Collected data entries

■ ■ ■ ■

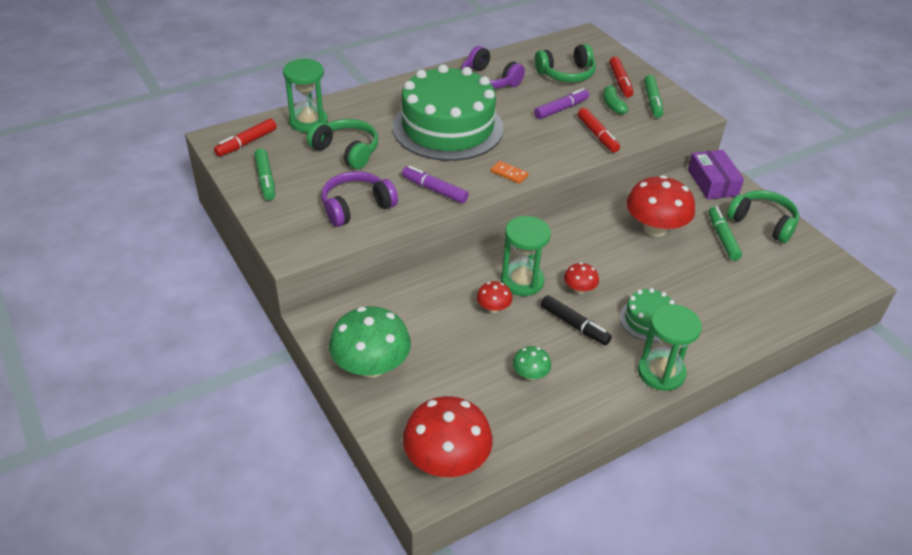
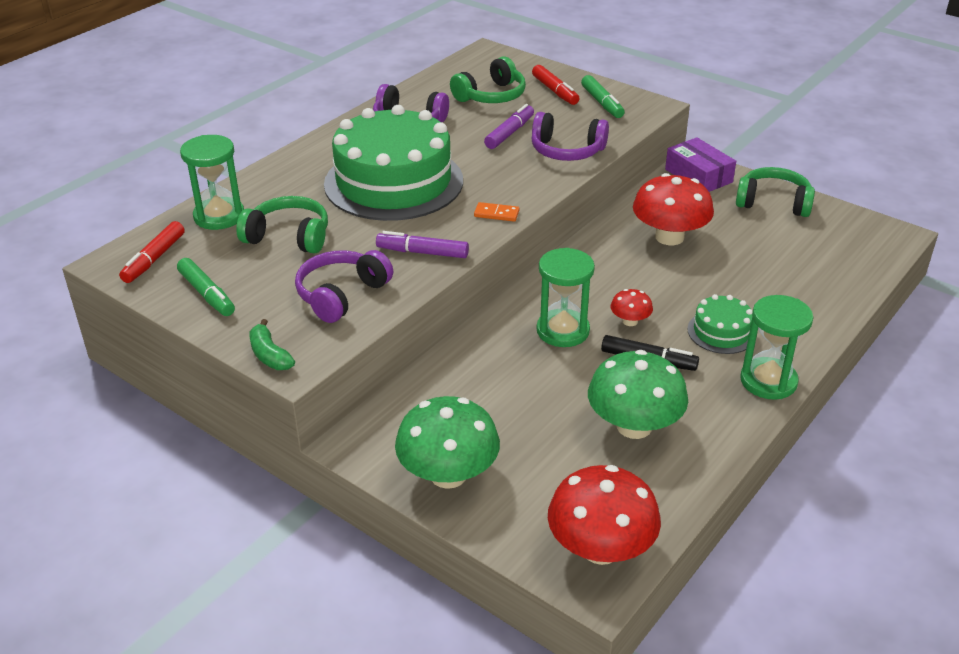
camera: 20 degrees left, 5 degrees down
(493, 308) = (549, 368): red mushroom -> none
(530, 374) = (634, 426): green mushroom -> green mushroom, size x2.08
(597, 135) = (566, 151): red marker -> purple headphones
(612, 105) = (562, 116): green banana -> green banana (270, 355)
(722, 238) = (743, 228): green marker -> none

■ ■ ■ ■

> [WHAT YOU WILL DO] Set the records down again exactly, and omit any picture in them.

> [EXERCISE ANSWER]
camera: 20 degrees left, 5 degrees down
(493, 308) = (549, 368): red mushroom -> none
(530, 374) = (634, 426): green mushroom -> green mushroom, size x2.08
(597, 135) = (566, 151): red marker -> purple headphones
(612, 105) = (562, 116): green banana -> green banana (270, 355)
(722, 238) = (743, 228): green marker -> none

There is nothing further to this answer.